• [Supplied information]

============

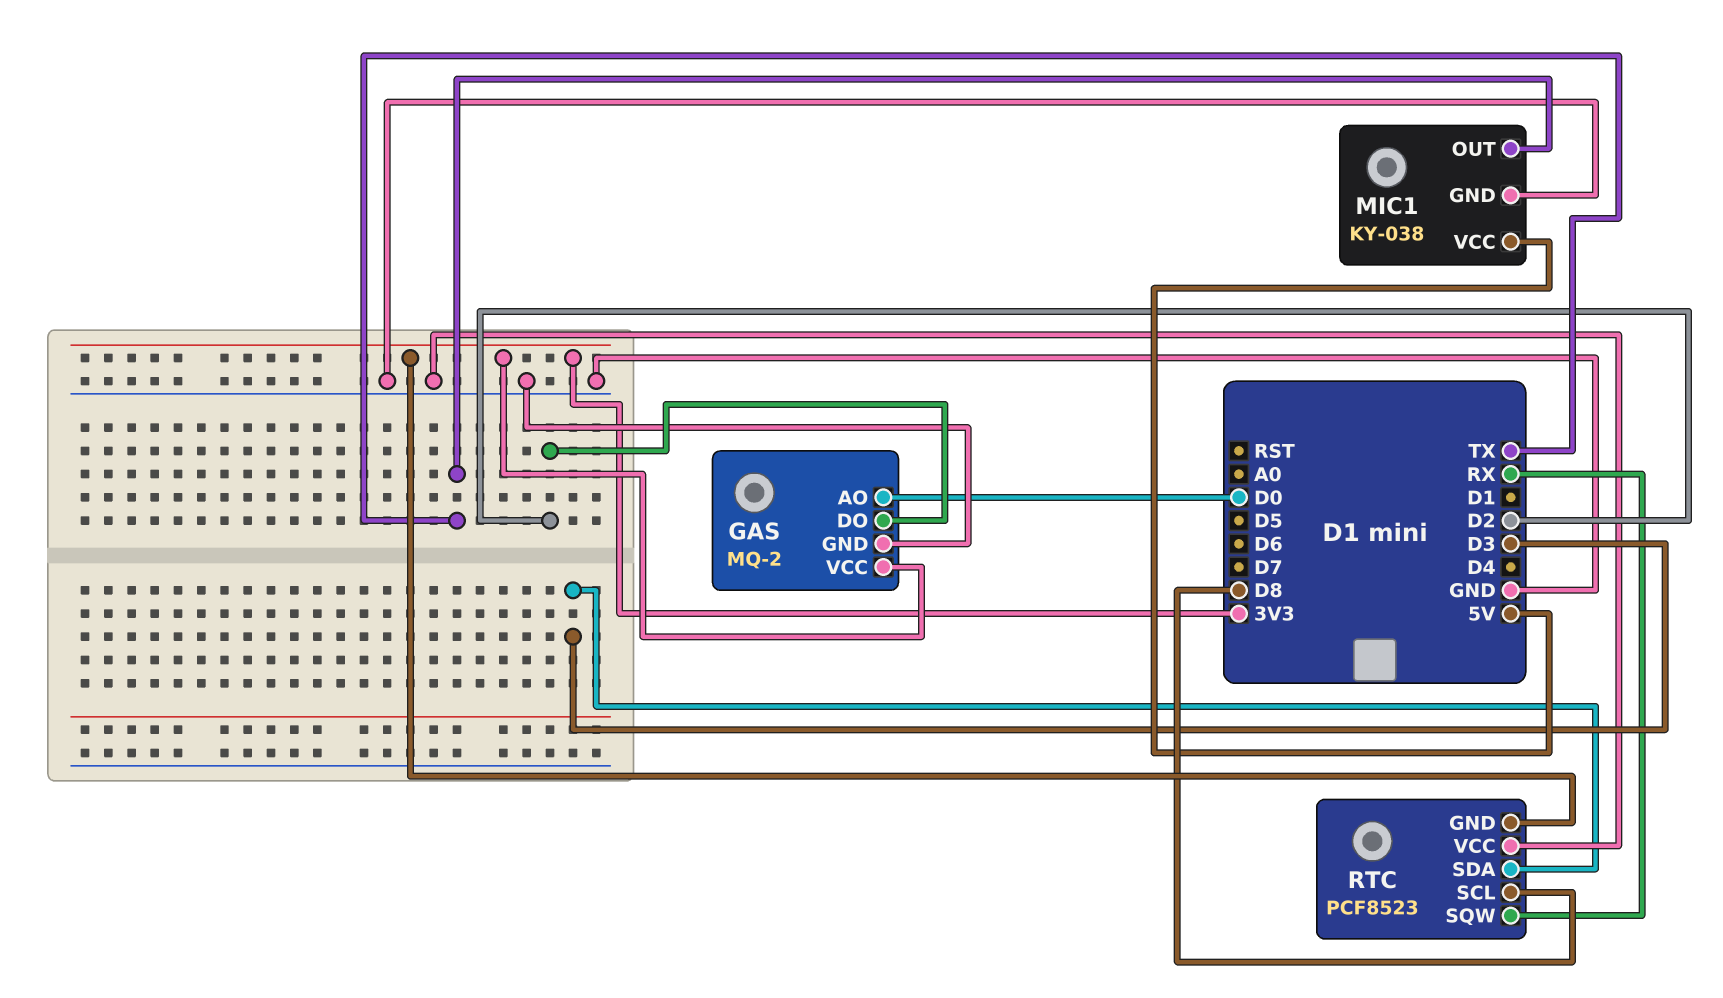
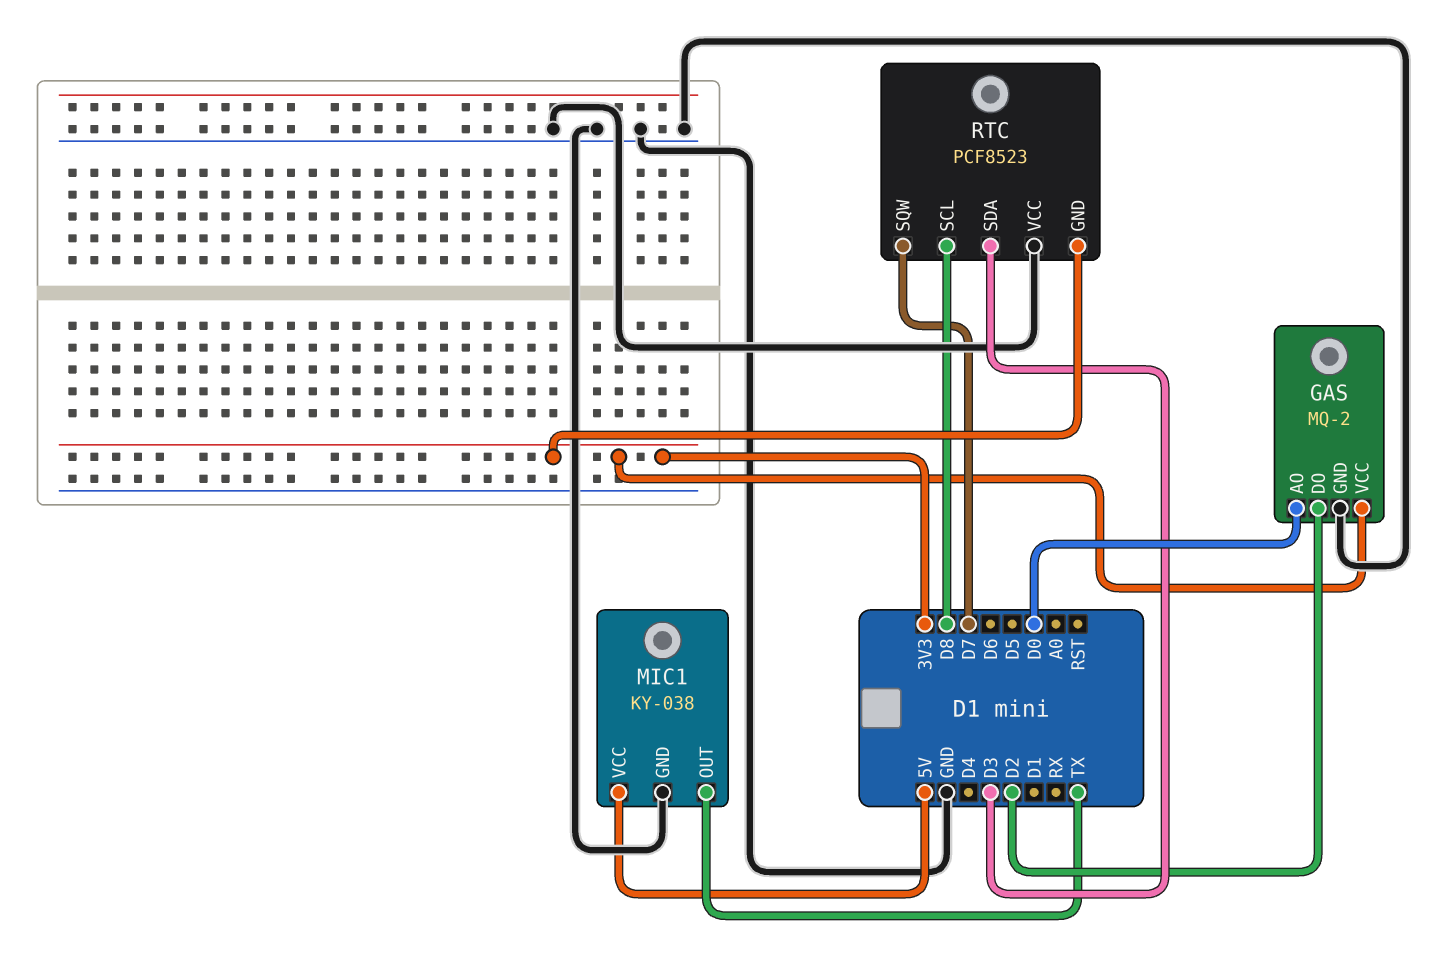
RTC pin SQW: RX -> D7

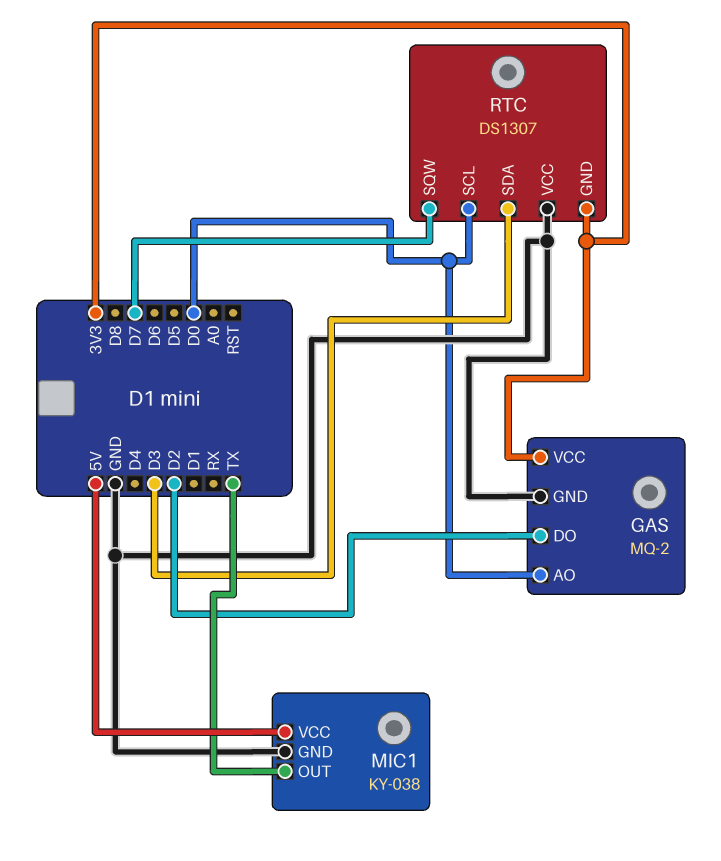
RTC: PCF8523 -> DS1307
RTC pin SCL: D8 -> D0

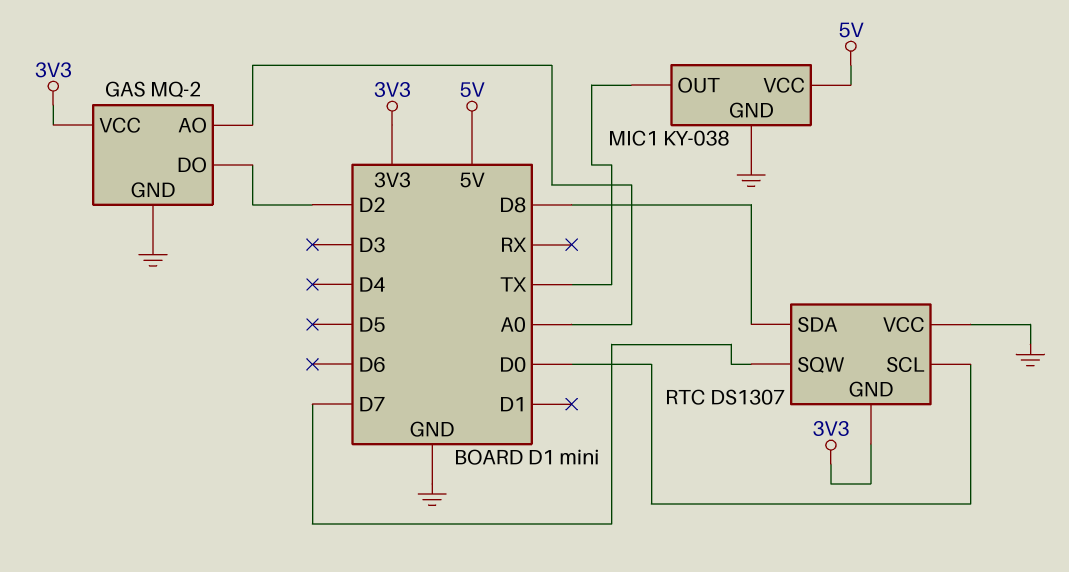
GAS pin AO: D0 -> A0
RTC pin SDA: D3 -> D8

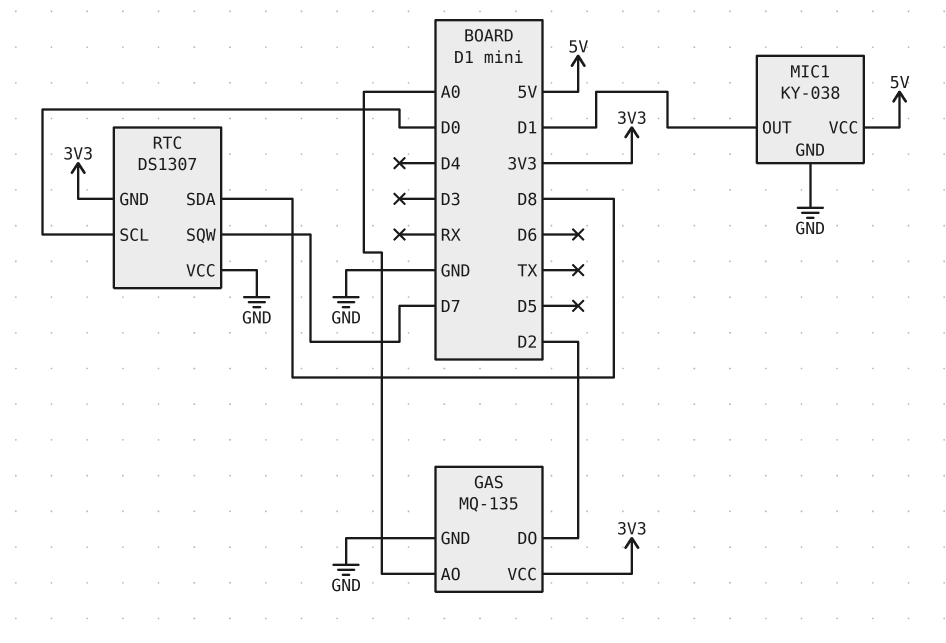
GAS: MQ-2 -> MQ-135
MIC1 pin OUT: TX -> D1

============

• [Aim of the task] Lines before the one containing "RTC: PCF8523 -> DS1307" are not wanted; repeat that line and the rest of the listing exactly, leaving out pictures.

• [Task result]
RTC: PCF8523 -> DS1307
RTC pin SCL: D8 -> D0

GAS pin AO: D0 -> A0
RTC pin SDA: D3 -> D8

GAS: MQ-2 -> MQ-135
MIC1 pin OUT: TX -> D1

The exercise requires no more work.